## [PROBLEM DETAILS]
Write out each entry again. Keep every word exactly as it is.

## [TASK MATERIAL]
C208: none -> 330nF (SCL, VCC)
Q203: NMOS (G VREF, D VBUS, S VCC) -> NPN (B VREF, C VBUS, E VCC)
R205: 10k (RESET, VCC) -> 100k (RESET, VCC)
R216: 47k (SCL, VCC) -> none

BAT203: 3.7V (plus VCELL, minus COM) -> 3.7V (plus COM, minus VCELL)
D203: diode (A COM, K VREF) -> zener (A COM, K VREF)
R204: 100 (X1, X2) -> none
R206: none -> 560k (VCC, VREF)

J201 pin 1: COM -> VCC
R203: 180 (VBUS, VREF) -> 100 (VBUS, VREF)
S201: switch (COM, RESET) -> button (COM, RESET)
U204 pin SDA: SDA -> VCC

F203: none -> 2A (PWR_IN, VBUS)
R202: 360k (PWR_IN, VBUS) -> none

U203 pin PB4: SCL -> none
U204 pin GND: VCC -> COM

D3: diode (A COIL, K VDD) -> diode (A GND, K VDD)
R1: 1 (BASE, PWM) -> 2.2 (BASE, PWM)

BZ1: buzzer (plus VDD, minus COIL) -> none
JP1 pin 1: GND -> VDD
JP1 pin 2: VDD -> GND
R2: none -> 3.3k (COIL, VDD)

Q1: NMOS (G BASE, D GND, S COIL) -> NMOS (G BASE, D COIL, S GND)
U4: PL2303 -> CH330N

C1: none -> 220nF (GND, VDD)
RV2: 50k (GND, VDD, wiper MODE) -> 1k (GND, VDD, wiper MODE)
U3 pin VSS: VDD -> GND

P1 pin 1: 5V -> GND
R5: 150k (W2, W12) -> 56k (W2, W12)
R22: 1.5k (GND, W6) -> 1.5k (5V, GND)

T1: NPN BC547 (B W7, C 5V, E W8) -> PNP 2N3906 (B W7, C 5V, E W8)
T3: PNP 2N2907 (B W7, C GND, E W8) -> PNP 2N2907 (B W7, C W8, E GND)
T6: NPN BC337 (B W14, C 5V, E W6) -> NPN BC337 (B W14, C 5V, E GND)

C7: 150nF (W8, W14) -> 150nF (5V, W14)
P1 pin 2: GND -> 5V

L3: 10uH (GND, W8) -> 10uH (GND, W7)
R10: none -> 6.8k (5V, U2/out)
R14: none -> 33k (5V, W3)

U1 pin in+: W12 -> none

## [SOLUTION BELOW]
C208: none -> 330nF (SCL, VCC)
Q203: NMOS (G VREF, D VBUS, S VCC) -> NPN (B VREF, C VBUS, E VCC)
R205: 10k (RESET, VCC) -> 100k (RESET, VCC)
R216: 47k (SCL, VCC) -> none

BAT203: 3.7V (plus VCELL, minus COM) -> 3.7V (plus COM, minus VCELL)
D203: diode (A COM, K VREF) -> zener (A COM, K VREF)
R204: 100 (X1, X2) -> none
R206: none -> 560k (VCC, VREF)

J201 pin 1: COM -> VCC
R203: 180 (VBUS, VREF) -> 100 (VBUS, VREF)
S201: switch (COM, RESET) -> button (COM, RESET)
U204 pin SDA: SDA -> VCC

F203: none -> 2A (PWR_IN, VBUS)
R202: 360k (PWR_IN, VBUS) -> none

U203 pin PB4: SCL -> none
U204 pin GND: VCC -> COM

D3: diode (A COIL, K VDD) -> diode (A GND, K VDD)
R1: 1 (BASE, PWM) -> 2.2 (BASE, PWM)

BZ1: buzzer (plus VDD, minus COIL) -> none
JP1 pin 1: GND -> VDD
JP1 pin 2: VDD -> GND
R2: none -> 3.3k (COIL, VDD)

Q1: NMOS (G BASE, D GND, S COIL) -> NMOS (G BASE, D COIL, S GND)
U4: PL2303 -> CH330N

C1: none -> 220nF (GND, VDD)
RV2: 50k (GND, VDD, wiper MODE) -> 1k (GND, VDD, wiper MODE)
U3 pin VSS: VDD -> GND

P1 pin 1: 5V -> GND
R5: 150k (W2, W12) -> 56k (W2, W12)
R22: 1.5k (GND, W6) -> 1.5k (5V, GND)

T1: NPN BC547 (B W7, C 5V, E W8) -> PNP 2N3906 (B W7, C 5V, E W8)
T3: PNP 2N2907 (B W7, C GND, E W8) -> PNP 2N2907 (B W7, C W8, E GND)
T6: NPN BC337 (B W14, C 5V, E W6) -> NPN BC337 (B W14, C 5V, E GND)

C7: 150nF (W8, W14) -> 150nF (5V, W14)
P1 pin 2: GND -> 5V

L3: 10uH (GND, W8) -> 10uH (GND, W7)
R10: none -> 6.8k (5V, U2/out)
R14: none -> 33k (5V, W3)

U1 pin in+: W12 -> none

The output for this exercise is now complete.